Detected change data
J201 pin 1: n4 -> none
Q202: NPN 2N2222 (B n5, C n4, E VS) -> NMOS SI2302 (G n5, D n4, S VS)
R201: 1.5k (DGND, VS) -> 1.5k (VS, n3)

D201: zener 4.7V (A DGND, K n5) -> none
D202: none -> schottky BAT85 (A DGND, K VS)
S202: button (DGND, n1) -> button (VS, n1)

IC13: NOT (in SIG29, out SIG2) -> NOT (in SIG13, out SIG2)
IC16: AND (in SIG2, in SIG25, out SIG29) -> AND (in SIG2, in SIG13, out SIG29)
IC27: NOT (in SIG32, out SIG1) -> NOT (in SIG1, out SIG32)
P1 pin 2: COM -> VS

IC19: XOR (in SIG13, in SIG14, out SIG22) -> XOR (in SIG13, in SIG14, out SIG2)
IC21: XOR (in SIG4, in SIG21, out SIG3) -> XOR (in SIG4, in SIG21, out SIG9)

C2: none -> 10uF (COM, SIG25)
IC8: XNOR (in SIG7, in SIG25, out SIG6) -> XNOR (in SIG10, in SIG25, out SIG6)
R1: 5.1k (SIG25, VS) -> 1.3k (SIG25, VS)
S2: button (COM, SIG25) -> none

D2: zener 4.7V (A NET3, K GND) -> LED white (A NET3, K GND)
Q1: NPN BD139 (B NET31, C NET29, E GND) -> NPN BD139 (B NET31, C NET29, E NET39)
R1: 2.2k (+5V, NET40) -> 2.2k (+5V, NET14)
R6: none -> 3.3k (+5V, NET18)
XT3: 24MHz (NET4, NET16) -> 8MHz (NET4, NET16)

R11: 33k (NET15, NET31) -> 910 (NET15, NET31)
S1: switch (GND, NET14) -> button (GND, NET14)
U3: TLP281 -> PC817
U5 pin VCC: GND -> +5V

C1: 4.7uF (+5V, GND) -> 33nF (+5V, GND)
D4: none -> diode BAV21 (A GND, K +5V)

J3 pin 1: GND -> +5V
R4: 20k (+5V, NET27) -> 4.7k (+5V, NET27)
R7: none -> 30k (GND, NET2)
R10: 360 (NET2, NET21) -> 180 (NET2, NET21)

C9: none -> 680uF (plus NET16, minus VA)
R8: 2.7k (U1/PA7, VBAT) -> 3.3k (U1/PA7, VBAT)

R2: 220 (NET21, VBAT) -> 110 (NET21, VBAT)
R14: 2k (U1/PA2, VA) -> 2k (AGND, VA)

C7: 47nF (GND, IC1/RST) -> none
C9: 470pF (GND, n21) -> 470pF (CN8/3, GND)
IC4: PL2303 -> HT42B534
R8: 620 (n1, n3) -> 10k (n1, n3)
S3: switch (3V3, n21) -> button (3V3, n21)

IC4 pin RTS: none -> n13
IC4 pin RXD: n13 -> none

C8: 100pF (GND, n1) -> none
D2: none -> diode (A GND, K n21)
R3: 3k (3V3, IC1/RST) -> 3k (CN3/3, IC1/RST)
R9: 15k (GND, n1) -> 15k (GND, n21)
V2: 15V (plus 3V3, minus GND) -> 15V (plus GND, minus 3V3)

EXERCISE PROMPT
Write the records out precisely, omitting nothing.

YOUR RESPONSE
J201 pin 1: n4 -> none
Q202: NPN 2N2222 (B n5, C n4, E VS) -> NMOS SI2302 (G n5, D n4, S VS)
R201: 1.5k (DGND, VS) -> 1.5k (VS, n3)

D201: zener 4.7V (A DGND, K n5) -> none
D202: none -> schottky BAT85 (A DGND, K VS)
S202: button (DGND, n1) -> button (VS, n1)

IC13: NOT (in SIG29, out SIG2) -> NOT (in SIG13, out SIG2)
IC16: AND (in SIG2, in SIG25, out SIG29) -> AND (in SIG2, in SIG13, out SIG29)
IC27: NOT (in SIG32, out SIG1) -> NOT (in SIG1, out SIG32)
P1 pin 2: COM -> VS

IC19: XOR (in SIG13, in SIG14, out SIG22) -> XOR (in SIG13, in SIG14, out SIG2)
IC21: XOR (in SIG4, in SIG21, out SIG3) -> XOR (in SIG4, in SIG21, out SIG9)

C2: none -> 10uF (COM, SIG25)
IC8: XNOR (in SIG7, in SIG25, out SIG6) -> XNOR (in SIG10, in SIG25, out SIG6)
R1: 5.1k (SIG25, VS) -> 1.3k (SIG25, VS)
S2: button (COM, SIG25) -> none

D2: zener 4.7V (A NET3, K GND) -> LED white (A NET3, K GND)
Q1: NPN BD139 (B NET31, C NET29, E GND) -> NPN BD139 (B NET31, C NET29, E NET39)
R1: 2.2k (+5V, NET40) -> 2.2k (+5V, NET14)
R6: none -> 3.3k (+5V, NET18)
XT3: 24MHz (NET4, NET16) -> 8MHz (NET4, NET16)

R11: 33k (NET15, NET31) -> 910 (NET15, NET31)
S1: switch (GND, NET14) -> button (GND, NET14)
U3: TLP281 -> PC817
U5 pin VCC: GND -> +5V

C1: 4.7uF (+5V, GND) -> 33nF (+5V, GND)
D4: none -> diode BAV21 (A GND, K +5V)

J3 pin 1: GND -> +5V
R4: 20k (+5V, NET27) -> 4.7k (+5V, NET27)
R7: none -> 30k (GND, NET2)
R10: 360 (NET2, NET21) -> 180 (NET2, NET21)

C9: none -> 680uF (plus NET16, minus VA)
R8: 2.7k (U1/PA7, VBAT) -> 3.3k (U1/PA7, VBAT)

R2: 220 (NET21, VBAT) -> 110 (NET21, VBAT)
R14: 2k (U1/PA2, VA) -> 2k (AGND, VA)

C7: 47nF (GND, IC1/RST) -> none
C9: 470pF (GND, n21) -> 470pF (CN8/3, GND)
IC4: PL2303 -> HT42B534
R8: 620 (n1, n3) -> 10k (n1, n3)
S3: switch (3V3, n21) -> button (3V3, n21)

IC4 pin RTS: none -> n13
IC4 pin RXD: n13 -> none

C8: 100pF (GND, n1) -> none
D2: none -> diode (A GND, K n21)
R3: 3k (3V3, IC1/RST) -> 3k (CN3/3, IC1/RST)
R9: 15k (GND, n1) -> 15k (GND, n21)
V2: 15V (plus 3V3, minus GND) -> 15V (plus GND, minus 3V3)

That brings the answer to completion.